**WHAT YOU ARE ASKED TO DO:** All lines from the one containing "KEYS3 pin K2: D8 -> D7" to the end of the data below are to be returned exactly, both ends included, with nothing added.

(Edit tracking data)
▽

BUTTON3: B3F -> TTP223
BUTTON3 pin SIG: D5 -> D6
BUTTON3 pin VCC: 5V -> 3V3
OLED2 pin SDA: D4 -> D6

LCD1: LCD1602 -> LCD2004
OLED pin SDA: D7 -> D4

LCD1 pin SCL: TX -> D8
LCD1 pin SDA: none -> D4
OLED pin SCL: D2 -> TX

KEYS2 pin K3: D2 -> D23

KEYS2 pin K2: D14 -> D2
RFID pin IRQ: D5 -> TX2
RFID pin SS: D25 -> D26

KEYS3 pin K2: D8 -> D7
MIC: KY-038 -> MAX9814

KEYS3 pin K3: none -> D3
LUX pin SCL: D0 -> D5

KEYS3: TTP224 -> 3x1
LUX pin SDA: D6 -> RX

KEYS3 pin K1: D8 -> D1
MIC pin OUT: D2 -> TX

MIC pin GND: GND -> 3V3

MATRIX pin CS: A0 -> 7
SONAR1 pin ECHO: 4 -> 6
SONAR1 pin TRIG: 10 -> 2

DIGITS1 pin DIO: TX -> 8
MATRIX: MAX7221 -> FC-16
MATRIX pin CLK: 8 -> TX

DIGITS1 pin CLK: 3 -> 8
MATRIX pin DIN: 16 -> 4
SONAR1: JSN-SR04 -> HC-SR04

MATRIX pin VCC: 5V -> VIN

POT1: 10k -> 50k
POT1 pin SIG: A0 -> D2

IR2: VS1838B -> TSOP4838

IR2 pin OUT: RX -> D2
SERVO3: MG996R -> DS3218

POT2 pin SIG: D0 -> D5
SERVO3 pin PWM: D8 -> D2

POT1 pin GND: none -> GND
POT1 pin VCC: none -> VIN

△

**PROBLEM SOLUTION:**
KEYS3 pin K2: D8 -> D7
MIC: KY-038 -> MAX9814

KEYS3 pin K3: none -> D3
LUX pin SCL: D0 -> D5

KEYS3: TTP224 -> 3x1
LUX pin SDA: D6 -> RX

KEYS3 pin K1: D8 -> D1
MIC pin OUT: D2 -> TX

MIC pin GND: GND -> 3V3

MATRIX pin CS: A0 -> 7
SONAR1 pin ECHO: 4 -> 6
SONAR1 pin TRIG: 10 -> 2

DIGITS1 pin DIO: TX -> 8
MATRIX: MAX7221 -> FC-16
MATRIX pin CLK: 8 -> TX

DIGITS1 pin CLK: 3 -> 8
MATRIX pin DIN: 16 -> 4
SONAR1: JSN-SR04 -> HC-SR04

MATRIX pin VCC: 5V -> VIN

POT1: 10k -> 50k
POT1 pin SIG: A0 -> D2

IR2: VS1838B -> TSOP4838

IR2 pin OUT: RX -> D2
SERVO3: MG996R -> DS3218

POT2 pin SIG: D0 -> D5
SERVO3 pin PWM: D8 -> D2

POT1 pin GND: none -> GND
POT1 pin VCC: none -> VIN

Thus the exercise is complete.